** START **

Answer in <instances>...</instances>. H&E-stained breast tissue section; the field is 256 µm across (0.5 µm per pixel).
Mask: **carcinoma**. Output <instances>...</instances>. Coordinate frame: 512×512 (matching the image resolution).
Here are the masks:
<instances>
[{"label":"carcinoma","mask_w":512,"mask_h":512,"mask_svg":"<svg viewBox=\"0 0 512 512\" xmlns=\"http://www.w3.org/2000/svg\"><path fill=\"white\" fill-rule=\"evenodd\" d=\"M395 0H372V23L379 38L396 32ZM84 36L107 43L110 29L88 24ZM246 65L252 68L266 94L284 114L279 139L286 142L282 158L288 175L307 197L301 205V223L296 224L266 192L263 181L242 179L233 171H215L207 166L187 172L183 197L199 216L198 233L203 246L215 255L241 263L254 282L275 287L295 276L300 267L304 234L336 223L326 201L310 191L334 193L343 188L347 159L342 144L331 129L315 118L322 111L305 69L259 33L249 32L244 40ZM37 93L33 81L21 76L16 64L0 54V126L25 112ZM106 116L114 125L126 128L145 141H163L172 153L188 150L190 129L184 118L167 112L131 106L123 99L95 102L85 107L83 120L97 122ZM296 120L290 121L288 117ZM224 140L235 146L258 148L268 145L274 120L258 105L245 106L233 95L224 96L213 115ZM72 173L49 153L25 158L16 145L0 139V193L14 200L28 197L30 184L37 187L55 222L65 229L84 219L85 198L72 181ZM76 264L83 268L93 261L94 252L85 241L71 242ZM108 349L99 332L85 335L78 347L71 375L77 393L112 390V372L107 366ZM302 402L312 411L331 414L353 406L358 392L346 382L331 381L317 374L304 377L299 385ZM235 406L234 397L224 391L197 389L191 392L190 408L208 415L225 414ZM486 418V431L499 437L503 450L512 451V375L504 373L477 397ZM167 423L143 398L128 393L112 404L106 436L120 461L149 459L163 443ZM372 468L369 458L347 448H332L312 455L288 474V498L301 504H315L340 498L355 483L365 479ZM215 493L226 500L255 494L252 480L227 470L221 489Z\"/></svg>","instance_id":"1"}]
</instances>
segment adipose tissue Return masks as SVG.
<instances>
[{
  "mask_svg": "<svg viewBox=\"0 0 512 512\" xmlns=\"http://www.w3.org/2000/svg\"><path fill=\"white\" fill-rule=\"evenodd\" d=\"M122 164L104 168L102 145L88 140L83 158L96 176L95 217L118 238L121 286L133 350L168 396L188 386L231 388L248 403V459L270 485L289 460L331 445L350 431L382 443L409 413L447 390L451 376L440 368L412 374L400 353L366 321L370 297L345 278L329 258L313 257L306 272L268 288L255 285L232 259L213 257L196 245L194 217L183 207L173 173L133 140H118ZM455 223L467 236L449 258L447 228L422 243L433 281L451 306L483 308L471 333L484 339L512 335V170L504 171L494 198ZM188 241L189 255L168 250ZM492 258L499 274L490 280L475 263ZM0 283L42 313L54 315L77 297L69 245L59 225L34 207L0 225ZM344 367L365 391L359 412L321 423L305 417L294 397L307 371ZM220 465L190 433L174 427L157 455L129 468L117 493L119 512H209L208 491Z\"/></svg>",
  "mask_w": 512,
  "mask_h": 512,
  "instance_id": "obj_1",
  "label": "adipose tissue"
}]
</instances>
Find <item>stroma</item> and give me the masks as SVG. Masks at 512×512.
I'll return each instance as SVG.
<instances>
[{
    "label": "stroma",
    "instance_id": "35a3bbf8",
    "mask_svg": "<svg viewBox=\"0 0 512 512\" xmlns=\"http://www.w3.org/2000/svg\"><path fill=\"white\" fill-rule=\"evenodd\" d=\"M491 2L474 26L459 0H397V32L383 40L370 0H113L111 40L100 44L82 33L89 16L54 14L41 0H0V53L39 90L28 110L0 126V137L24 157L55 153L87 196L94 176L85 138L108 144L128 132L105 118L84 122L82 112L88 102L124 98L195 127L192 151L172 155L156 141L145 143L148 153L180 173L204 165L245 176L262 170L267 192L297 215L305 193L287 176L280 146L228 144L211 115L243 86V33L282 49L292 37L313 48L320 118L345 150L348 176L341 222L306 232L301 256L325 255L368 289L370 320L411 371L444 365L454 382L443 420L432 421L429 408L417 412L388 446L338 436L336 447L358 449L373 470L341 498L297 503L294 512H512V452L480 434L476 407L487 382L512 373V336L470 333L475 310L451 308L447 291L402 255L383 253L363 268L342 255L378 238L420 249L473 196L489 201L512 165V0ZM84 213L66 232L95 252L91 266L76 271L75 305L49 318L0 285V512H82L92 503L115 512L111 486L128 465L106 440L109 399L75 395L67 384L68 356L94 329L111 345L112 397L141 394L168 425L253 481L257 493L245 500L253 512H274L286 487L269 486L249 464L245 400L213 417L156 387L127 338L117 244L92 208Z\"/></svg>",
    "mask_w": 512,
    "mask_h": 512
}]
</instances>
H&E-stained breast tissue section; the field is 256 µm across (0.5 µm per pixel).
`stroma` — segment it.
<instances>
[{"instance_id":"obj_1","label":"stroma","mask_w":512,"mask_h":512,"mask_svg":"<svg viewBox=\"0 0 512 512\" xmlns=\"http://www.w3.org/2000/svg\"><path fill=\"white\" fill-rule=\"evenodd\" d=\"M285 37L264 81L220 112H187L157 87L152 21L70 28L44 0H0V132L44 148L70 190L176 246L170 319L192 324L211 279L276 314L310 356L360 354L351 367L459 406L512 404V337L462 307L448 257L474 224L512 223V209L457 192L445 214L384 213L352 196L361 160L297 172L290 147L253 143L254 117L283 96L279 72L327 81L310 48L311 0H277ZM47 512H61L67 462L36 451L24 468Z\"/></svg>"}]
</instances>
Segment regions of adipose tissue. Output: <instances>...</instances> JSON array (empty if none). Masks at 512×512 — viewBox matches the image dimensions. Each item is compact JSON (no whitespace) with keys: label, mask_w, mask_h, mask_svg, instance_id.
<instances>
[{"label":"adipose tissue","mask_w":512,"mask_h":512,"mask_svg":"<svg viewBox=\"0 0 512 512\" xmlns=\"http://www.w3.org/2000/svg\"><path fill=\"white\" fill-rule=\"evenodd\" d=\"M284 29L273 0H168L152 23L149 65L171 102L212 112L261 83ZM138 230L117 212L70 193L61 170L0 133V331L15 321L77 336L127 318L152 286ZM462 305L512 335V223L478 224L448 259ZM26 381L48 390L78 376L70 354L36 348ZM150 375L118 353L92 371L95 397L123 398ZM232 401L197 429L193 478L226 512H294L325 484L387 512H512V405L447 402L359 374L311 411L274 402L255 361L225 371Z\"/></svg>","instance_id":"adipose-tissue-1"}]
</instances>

** END **

**TO BE DONE**: Return the material in full, exactly as shown.

**CORRECT RESULT**:
Answer in <instances>...</instances>. H&E-stained breast tissue section; the field is 256 µm across (0.5 µm per pixel).
Mask: **carcinoma**. Output <instances>...</instances>. Coordinate frame: 512×512 (matching the image resolution).
Here are the masks:
<instances>
[{"label":"carcinoma","mask_w":512,"mask_h":512,"mask_svg":"<svg viewBox=\"0 0 512 512\" xmlns=\"http://www.w3.org/2000/svg\"><path fill=\"white\" fill-rule=\"evenodd\" d=\"M395 0H372V23L379 38L396 32ZM84 36L107 43L110 29L88 24ZM246 65L252 68L266 94L284 114L279 139L286 142L282 158L288 175L307 197L301 205V223L296 224L266 192L263 181L242 179L233 171H215L207 166L187 172L183 197L199 216L198 233L203 246L215 255L241 263L254 282L275 287L295 276L300 267L304 234L336 223L326 201L310 191L334 193L343 188L347 159L342 144L331 129L315 118L322 111L305 69L259 33L249 32L244 40ZM37 93L33 81L21 76L16 64L0 54V126L25 112ZM106 116L114 125L126 128L145 141H163L172 153L188 150L190 129L184 118L167 112L131 106L123 99L95 102L85 107L83 120L97 122ZM296 120L290 121L288 117ZM224 140L235 146L258 148L268 145L274 120L258 105L245 106L233 95L224 96L213 115ZM72 173L49 153L25 158L16 145L0 139V193L14 200L28 197L30 184L37 187L55 222L65 229L84 219L85 198L72 181ZM76 264L83 268L93 261L94 252L85 241L71 242ZM108 349L99 332L85 335L78 347L71 375L77 393L112 390V372L107 366ZM302 402L312 411L331 414L353 406L358 392L346 382L331 381L317 374L304 377L299 385ZM235 406L234 397L224 391L197 389L191 392L190 408L208 415L225 414ZM486 418V431L499 437L503 450L512 451V375L504 373L477 397ZM167 423L143 398L128 393L112 404L106 436L120 461L149 459L163 443ZM372 468L369 458L347 448H332L312 455L288 474V498L301 504H315L340 498L355 483L365 479ZM215 493L226 500L255 494L252 480L227 470L221 489Z\"/></svg>","instance_id":"1"}]
</instances>
segment adipose tissue Return masks as SVG.
<instances>
[{
  "mask_svg": "<svg viewBox=\"0 0 512 512\" xmlns=\"http://www.w3.org/2000/svg\"><path fill=\"white\" fill-rule=\"evenodd\" d=\"M122 164L104 168L102 145L88 140L83 158L96 176L95 217L118 238L121 286L133 350L168 396L188 386L231 388L248 403V459L270 485L289 460L331 445L350 431L382 443L409 413L447 390L451 376L440 368L412 374L400 353L366 321L370 297L345 278L329 258L313 257L306 272L268 288L255 285L232 259L213 257L196 245L194 217L183 207L173 173L133 140H118ZM455 223L467 236L449 258L447 228L422 243L433 281L451 306L483 308L471 333L484 339L512 335V170L504 171L494 198ZM188 241L189 255L168 250ZM492 258L499 274L490 280L475 263ZM0 283L42 313L54 315L77 297L69 245L59 225L34 207L0 225ZM344 367L365 391L359 412L321 423L305 417L294 397L307 371ZM220 465L190 433L174 427L157 455L129 468L117 493L119 512H209L208 491Z\"/></svg>",
  "mask_w": 512,
  "mask_h": 512,
  "instance_id": "obj_1",
  "label": "adipose tissue"
}]
</instances>
Find <item>stroma</item> and give me the masks as SVG. Masks at 512×512.
I'll return each instance as SVG.
<instances>
[{
    "label": "stroma",
    "instance_id": "35a3bbf8",
    "mask_svg": "<svg viewBox=\"0 0 512 512\" xmlns=\"http://www.w3.org/2000/svg\"><path fill=\"white\" fill-rule=\"evenodd\" d=\"M491 2L474 26L459 0H397V32L383 40L370 0H113L111 40L100 44L82 33L89 16L54 14L41 0H0V53L39 90L28 110L0 126V137L24 157L55 153L87 196L94 176L85 138L108 144L128 132L105 118L84 122L82 112L88 102L124 98L195 127L192 151L172 155L156 141L145 143L148 153L180 173L204 165L245 176L262 170L267 192L297 215L305 193L287 176L280 146L228 144L211 115L243 86V33L282 49L292 37L313 48L320 118L345 150L348 176L341 222L306 232L301 256L325 255L368 289L370 320L411 371L444 365L454 382L443 420L432 421L429 408L417 412L388 446L338 436L336 447L358 449L373 470L341 498L297 503L294 512H512V452L480 434L476 407L487 382L512 373V336L470 333L475 310L451 308L447 291L402 255L383 253L363 268L342 255L378 238L420 249L473 196L489 201L512 165V0ZM84 213L66 232L95 252L91 266L76 271L75 305L49 318L0 285V512H82L92 503L115 512L111 486L128 465L106 440L109 399L75 395L67 384L68 356L94 329L111 345L112 397L141 394L168 425L253 481L257 493L245 500L253 512H274L286 487L269 486L249 464L245 400L213 417L156 387L127 338L117 244L92 208Z\"/></svg>",
    "mask_w": 512,
    "mask_h": 512
}]
</instances>
H&E-stained breast tissue section; the field is 256 µm across (0.5 µm per pixel).
`stroma` — segment it.
<instances>
[{"instance_id":"obj_1","label":"stroma","mask_w":512,"mask_h":512,"mask_svg":"<svg viewBox=\"0 0 512 512\" xmlns=\"http://www.w3.org/2000/svg\"><path fill=\"white\" fill-rule=\"evenodd\" d=\"M285 37L264 81L220 112H187L157 87L152 21L70 28L44 0H0V132L44 148L70 190L176 246L170 319L192 324L211 279L276 314L310 356L360 354L351 367L459 406L512 404V337L462 307L448 257L474 224L512 223V209L457 192L445 214L384 213L352 196L361 160L297 172L290 147L253 143L254 117L283 96L279 72L327 81L310 48L311 0H277ZM47 512H61L67 462L36 451L24 468Z\"/></svg>"}]
</instances>
Segment regions of adipose tissue. Output: <instances>...</instances> JSON array (empty if none). Masks at 512×512 — viewBox matches the image dimensions. Each item is compact JSON (no whitespace) with keys: label, mask_w, mask_h, mask_svg, instance_id.
<instances>
[{"label":"adipose tissue","mask_w":512,"mask_h":512,"mask_svg":"<svg viewBox=\"0 0 512 512\" xmlns=\"http://www.w3.org/2000/svg\"><path fill=\"white\" fill-rule=\"evenodd\" d=\"M284 29L273 0H168L152 23L149 65L171 102L212 112L261 83ZM138 230L117 212L70 193L61 170L0 133V331L15 321L77 336L127 318L152 286ZM462 305L512 335V223L478 224L448 259ZM26 381L48 390L78 376L70 354L36 348ZM150 375L118 353L92 371L95 397L123 398ZM232 401L197 429L193 478L226 512H294L325 484L387 512H512V405L447 402L359 374L311 411L274 402L255 361L225 371Z\"/></svg>","instance_id":"adipose-tissue-1"}]
</instances>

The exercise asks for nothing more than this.